**WHAT YOU HAVE TO DO**
Which lines of the data contain the string "apple"? Show each of them.

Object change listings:

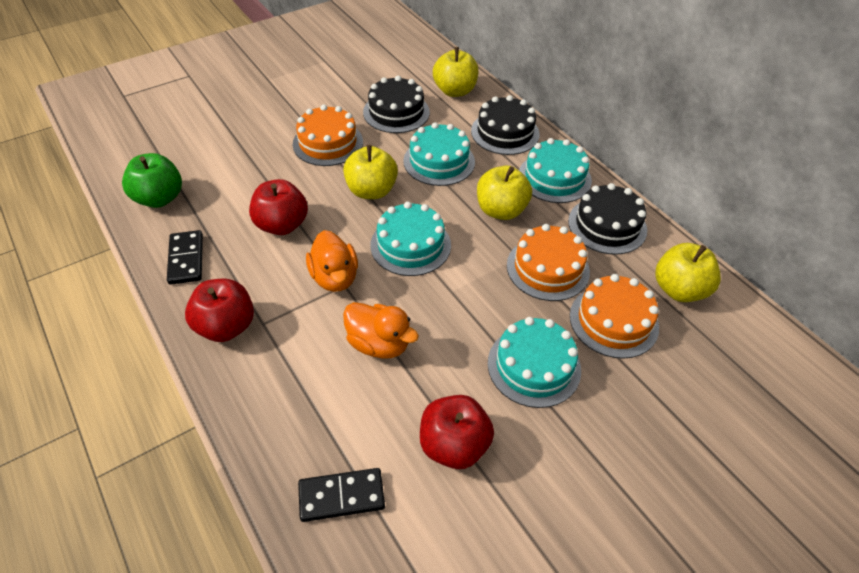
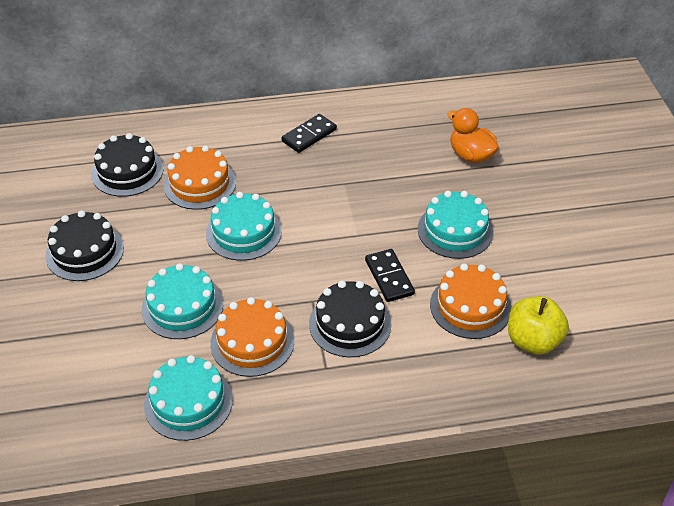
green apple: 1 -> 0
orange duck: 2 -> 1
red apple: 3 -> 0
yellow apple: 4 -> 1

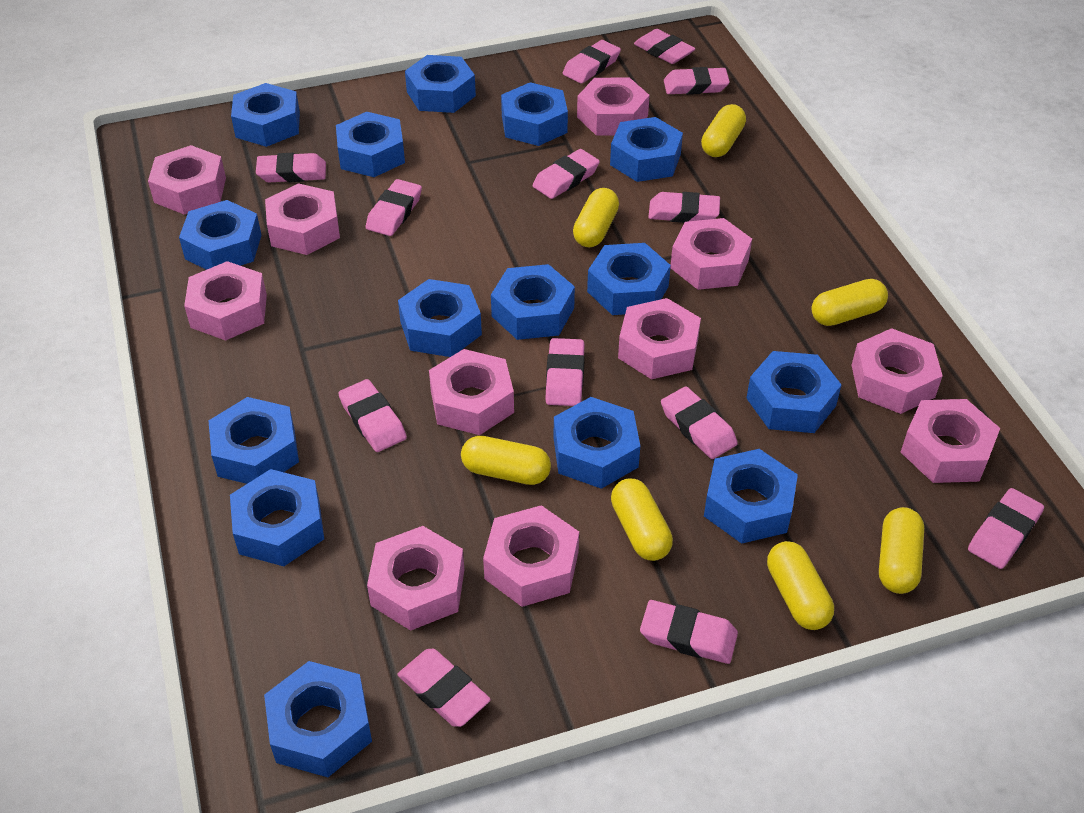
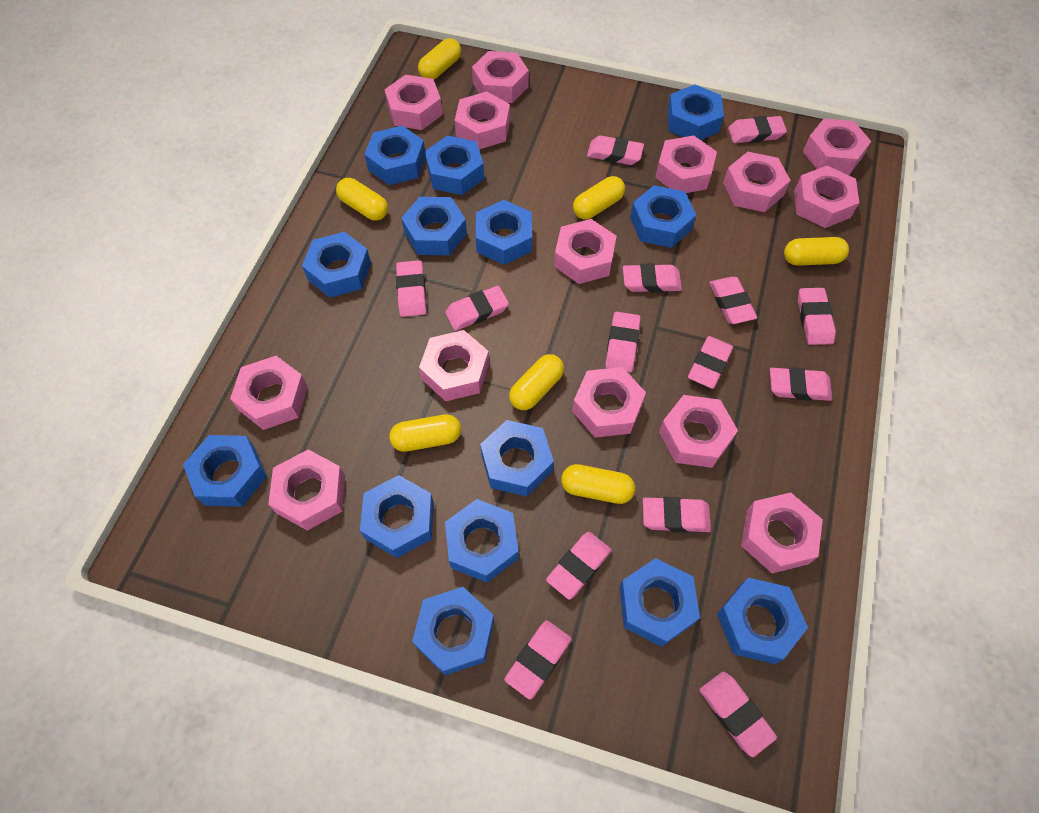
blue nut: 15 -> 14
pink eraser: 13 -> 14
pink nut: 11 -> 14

**WRITTEN SOLUTION**
green apple: 1 -> 0
red apple: 3 -> 0
yellow apple: 4 -> 1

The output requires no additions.